If a line in the material below has the word "none", copy it.

═════ Information provided ═════

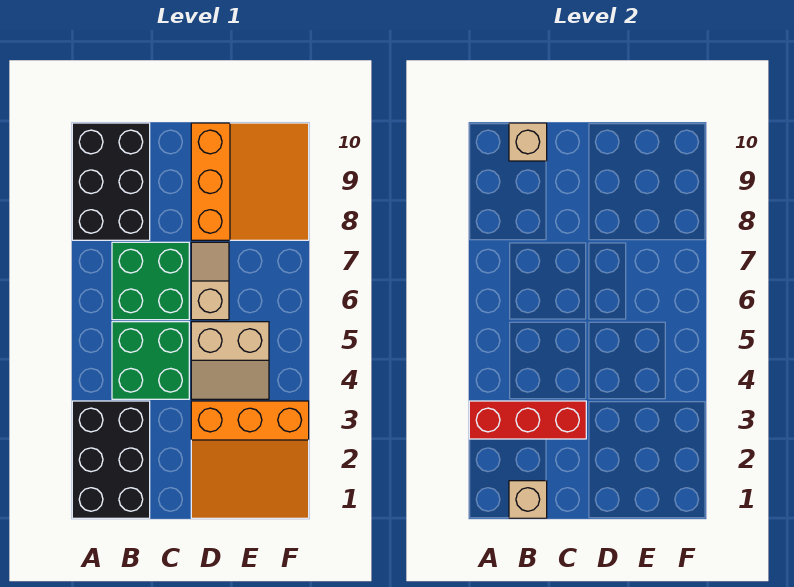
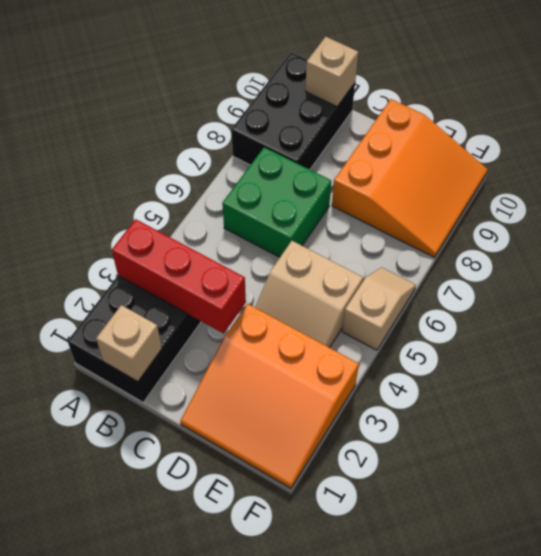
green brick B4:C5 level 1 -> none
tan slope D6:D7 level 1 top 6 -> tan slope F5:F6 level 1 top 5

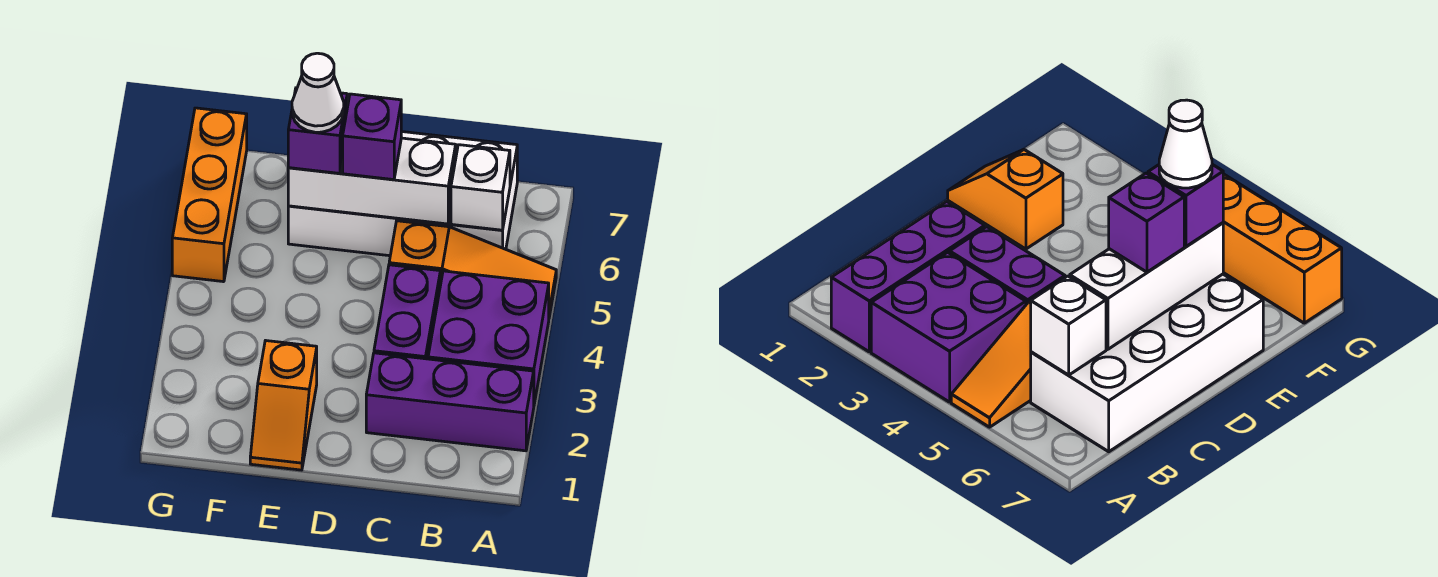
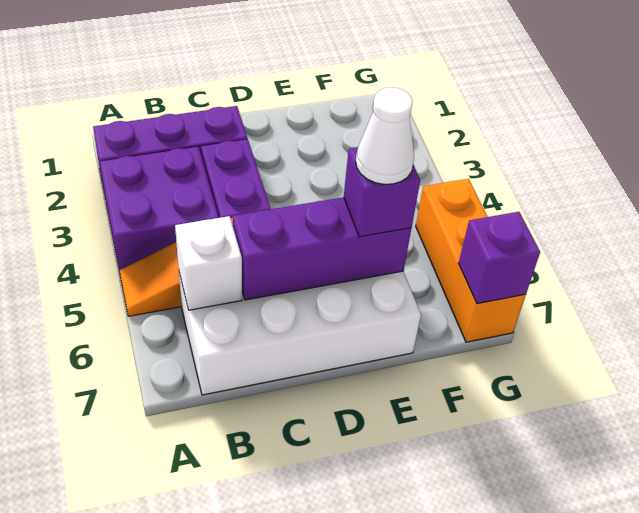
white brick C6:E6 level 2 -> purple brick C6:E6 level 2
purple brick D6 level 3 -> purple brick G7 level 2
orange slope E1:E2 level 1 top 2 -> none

═════
═════ Information provided ═════

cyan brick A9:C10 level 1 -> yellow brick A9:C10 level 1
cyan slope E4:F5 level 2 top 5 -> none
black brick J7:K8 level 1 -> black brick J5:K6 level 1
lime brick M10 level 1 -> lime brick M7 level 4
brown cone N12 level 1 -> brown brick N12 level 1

═════

=== Written answer ===
green brick B4:C5 level 1 -> none
orange slope E1:E2 level 1 top 2 -> none
cyan slope E4:F5 level 2 top 5 -> none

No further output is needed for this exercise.